## WHAT YOU WILL DO
A stretch of the entries below is to be set down exactly, running from the line with "blue brick C8" through the line with "black brick I6", both included, and no other line.

§

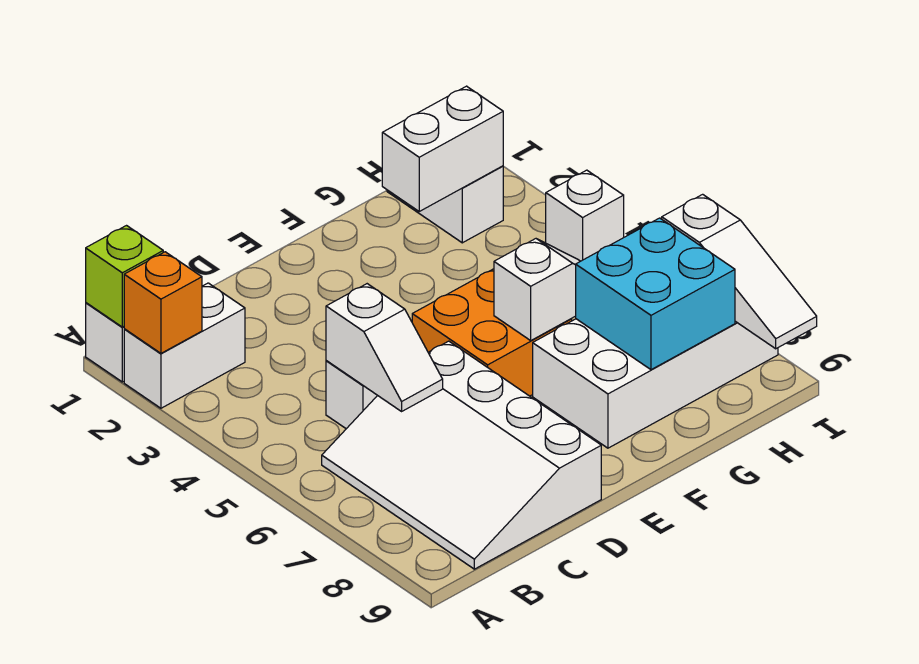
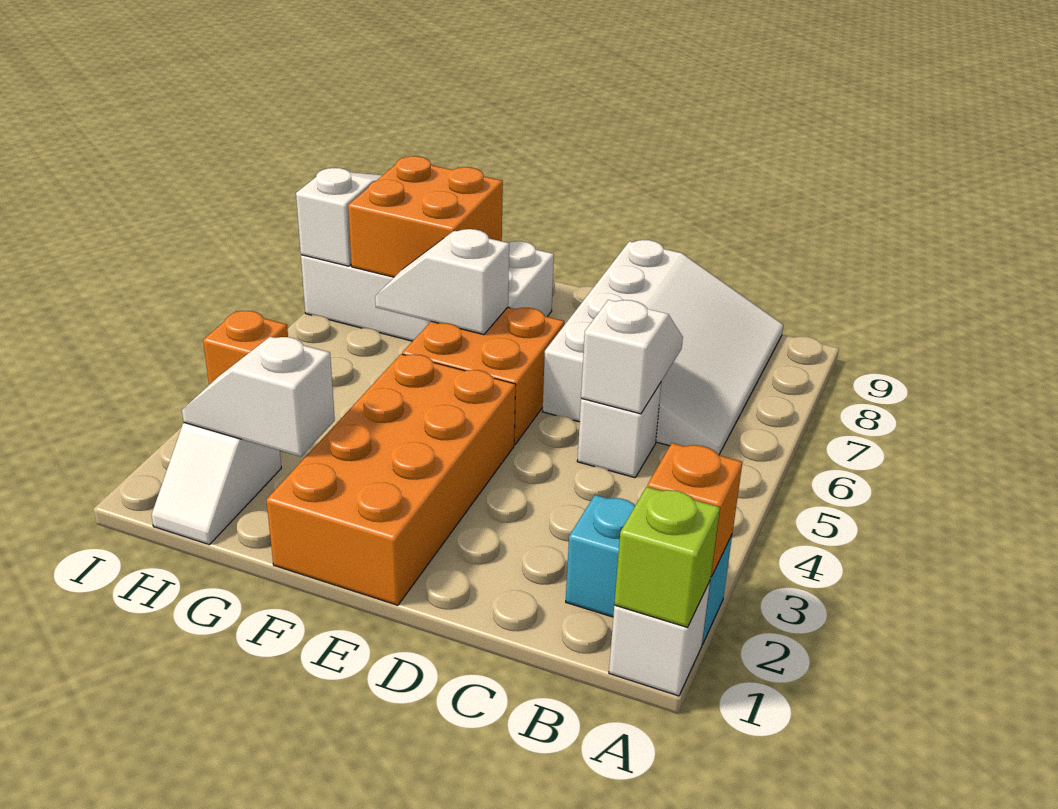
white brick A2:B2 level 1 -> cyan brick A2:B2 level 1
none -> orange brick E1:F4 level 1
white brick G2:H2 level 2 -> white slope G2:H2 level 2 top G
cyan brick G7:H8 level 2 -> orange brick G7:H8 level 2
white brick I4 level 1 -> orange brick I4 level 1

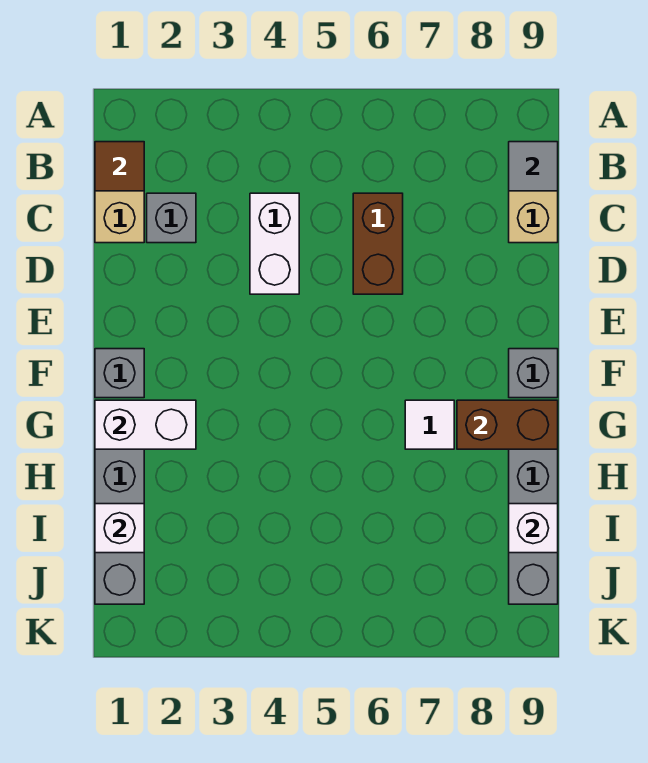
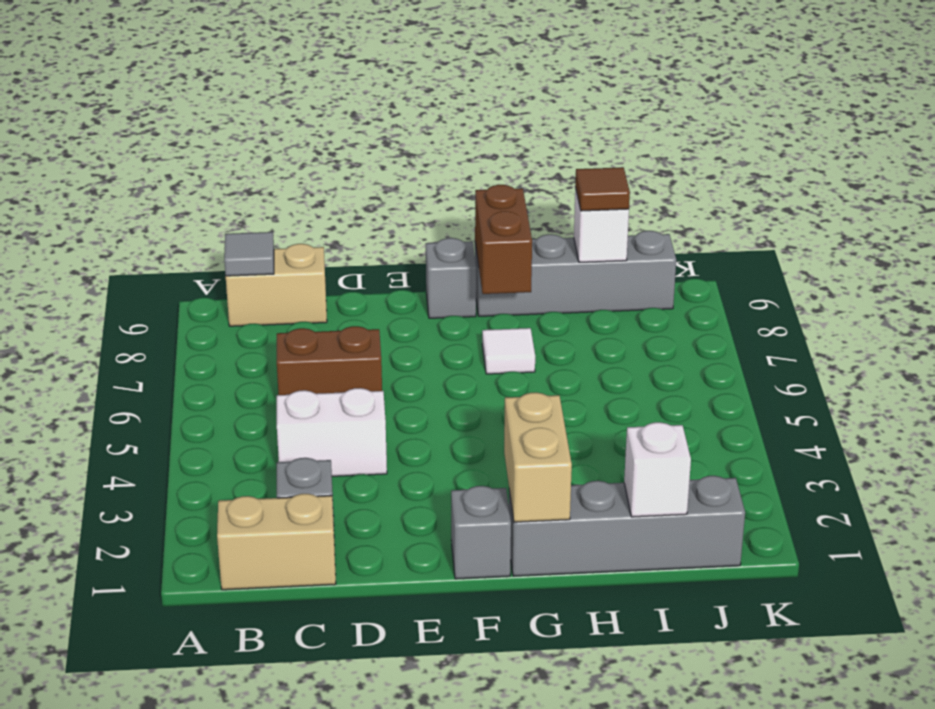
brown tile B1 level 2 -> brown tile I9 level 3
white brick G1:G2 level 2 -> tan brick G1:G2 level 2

§

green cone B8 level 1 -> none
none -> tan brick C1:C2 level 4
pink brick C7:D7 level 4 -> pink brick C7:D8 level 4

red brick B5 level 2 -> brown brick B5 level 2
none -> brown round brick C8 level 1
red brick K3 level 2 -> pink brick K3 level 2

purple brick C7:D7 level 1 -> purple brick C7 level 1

§

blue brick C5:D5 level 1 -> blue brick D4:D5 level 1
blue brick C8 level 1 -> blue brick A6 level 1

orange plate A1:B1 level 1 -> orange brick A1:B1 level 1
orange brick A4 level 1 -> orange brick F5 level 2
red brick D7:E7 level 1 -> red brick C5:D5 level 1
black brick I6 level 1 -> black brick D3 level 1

§

## EXERCISE OUTPUT
blue brick C8 level 1 -> blue brick A6 level 1

orange plate A1:B1 level 1 -> orange brick A1:B1 level 1
orange brick A4 level 1 -> orange brick F5 level 2
red brick D7:E7 level 1 -> red brick C5:D5 level 1
black brick I6 level 1 -> black brick D3 level 1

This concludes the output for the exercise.